WORK REQUEST: Set down exactly the entries below, beginning at their first line and ending at the line with "[915, 75, 979, 162]".

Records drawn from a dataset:
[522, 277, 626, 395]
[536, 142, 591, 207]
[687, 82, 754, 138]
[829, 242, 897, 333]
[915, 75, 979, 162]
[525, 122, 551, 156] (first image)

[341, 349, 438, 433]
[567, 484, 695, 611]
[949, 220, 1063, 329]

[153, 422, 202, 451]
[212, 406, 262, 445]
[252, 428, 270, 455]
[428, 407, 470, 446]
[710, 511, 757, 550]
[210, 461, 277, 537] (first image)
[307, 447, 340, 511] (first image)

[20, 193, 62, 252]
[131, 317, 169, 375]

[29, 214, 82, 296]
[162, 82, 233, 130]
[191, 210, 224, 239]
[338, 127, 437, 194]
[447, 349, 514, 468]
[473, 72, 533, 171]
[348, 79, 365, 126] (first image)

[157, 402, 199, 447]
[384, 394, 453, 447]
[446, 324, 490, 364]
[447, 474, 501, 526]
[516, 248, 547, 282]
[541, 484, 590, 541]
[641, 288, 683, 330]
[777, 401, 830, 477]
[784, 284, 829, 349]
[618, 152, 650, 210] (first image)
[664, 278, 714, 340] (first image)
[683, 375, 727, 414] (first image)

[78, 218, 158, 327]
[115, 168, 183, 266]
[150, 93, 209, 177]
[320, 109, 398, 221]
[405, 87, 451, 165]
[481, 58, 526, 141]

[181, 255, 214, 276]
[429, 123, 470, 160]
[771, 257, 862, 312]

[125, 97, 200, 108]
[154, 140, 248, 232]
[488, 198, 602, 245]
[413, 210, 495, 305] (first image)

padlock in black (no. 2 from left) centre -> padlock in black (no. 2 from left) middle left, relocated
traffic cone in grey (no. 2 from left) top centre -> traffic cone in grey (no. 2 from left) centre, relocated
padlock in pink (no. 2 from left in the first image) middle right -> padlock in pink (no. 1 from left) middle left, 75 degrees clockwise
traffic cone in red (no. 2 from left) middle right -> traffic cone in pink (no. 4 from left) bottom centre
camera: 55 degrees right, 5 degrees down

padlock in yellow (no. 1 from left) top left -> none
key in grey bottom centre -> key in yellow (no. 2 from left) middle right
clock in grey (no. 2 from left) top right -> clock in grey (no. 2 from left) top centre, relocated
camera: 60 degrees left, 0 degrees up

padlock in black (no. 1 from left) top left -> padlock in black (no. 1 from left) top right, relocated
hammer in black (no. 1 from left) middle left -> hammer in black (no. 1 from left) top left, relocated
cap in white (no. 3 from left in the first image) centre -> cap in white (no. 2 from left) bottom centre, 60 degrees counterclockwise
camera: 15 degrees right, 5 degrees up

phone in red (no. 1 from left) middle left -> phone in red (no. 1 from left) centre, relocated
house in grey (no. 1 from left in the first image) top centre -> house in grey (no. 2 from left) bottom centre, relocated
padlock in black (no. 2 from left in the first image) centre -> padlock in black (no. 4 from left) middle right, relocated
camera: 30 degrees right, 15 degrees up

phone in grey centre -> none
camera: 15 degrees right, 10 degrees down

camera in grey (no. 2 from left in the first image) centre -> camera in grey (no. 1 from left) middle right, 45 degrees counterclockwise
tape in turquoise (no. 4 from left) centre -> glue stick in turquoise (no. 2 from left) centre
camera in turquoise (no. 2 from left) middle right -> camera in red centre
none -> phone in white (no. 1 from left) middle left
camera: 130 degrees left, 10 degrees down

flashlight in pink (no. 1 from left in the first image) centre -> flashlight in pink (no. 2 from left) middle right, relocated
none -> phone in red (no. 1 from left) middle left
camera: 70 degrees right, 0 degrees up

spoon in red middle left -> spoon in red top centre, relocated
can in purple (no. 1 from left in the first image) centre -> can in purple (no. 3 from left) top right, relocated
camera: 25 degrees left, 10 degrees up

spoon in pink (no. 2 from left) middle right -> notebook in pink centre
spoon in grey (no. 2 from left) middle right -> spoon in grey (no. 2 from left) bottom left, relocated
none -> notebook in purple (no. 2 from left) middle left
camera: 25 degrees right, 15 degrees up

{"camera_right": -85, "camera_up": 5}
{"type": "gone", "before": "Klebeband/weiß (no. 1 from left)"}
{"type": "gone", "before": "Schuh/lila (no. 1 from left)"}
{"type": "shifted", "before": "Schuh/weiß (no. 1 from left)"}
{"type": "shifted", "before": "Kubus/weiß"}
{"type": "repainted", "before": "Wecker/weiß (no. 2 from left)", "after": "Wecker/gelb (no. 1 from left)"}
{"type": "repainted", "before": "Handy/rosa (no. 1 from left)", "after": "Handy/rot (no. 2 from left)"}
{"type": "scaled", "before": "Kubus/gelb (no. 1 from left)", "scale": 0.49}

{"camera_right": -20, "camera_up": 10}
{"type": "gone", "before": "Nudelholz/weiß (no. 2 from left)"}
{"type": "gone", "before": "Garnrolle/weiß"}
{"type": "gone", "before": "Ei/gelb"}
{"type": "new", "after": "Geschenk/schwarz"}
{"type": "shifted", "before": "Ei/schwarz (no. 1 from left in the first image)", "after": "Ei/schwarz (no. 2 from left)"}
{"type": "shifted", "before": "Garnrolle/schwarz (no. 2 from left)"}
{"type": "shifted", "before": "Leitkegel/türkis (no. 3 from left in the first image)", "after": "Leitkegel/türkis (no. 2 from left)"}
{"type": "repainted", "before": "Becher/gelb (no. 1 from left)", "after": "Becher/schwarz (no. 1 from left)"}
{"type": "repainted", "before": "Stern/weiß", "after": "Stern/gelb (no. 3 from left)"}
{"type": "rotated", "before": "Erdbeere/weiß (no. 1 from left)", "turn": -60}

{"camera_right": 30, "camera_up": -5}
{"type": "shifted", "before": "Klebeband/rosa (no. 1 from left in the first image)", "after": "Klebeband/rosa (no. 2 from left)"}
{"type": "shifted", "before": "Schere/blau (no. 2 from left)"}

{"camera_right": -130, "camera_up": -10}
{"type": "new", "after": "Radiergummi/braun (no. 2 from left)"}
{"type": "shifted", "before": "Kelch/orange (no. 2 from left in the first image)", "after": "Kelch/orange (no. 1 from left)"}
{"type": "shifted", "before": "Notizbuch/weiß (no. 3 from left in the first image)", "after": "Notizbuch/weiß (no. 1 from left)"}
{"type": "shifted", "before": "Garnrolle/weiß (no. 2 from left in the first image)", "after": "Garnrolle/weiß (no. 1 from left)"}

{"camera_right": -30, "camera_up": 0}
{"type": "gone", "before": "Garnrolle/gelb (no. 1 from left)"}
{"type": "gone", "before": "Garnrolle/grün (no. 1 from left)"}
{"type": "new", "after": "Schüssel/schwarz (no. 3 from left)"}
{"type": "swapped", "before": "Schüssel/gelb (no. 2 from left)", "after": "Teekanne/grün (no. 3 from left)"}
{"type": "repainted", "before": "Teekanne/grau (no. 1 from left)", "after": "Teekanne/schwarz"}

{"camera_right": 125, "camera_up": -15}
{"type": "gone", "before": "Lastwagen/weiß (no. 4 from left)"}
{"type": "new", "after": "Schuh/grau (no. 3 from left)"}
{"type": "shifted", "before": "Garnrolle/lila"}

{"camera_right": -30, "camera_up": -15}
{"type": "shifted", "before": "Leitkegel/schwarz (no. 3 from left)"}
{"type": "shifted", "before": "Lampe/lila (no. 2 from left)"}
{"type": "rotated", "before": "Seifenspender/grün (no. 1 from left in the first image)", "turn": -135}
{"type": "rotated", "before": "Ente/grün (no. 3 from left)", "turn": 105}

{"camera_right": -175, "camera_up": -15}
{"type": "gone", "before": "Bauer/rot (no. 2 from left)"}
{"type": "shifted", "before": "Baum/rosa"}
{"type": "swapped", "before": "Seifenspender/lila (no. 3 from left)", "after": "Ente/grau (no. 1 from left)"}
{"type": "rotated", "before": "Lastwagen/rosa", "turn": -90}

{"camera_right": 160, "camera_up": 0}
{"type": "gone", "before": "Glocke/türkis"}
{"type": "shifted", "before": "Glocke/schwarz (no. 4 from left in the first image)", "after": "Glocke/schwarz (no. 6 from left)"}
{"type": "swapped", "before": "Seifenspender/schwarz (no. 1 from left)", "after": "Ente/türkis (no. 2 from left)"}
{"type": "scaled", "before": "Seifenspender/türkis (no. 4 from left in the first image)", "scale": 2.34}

REPLY:
[522, 277, 626, 395]
[536, 142, 591, 207]
[687, 82, 754, 138]
[829, 242, 897, 333]
[915, 75, 979, 162]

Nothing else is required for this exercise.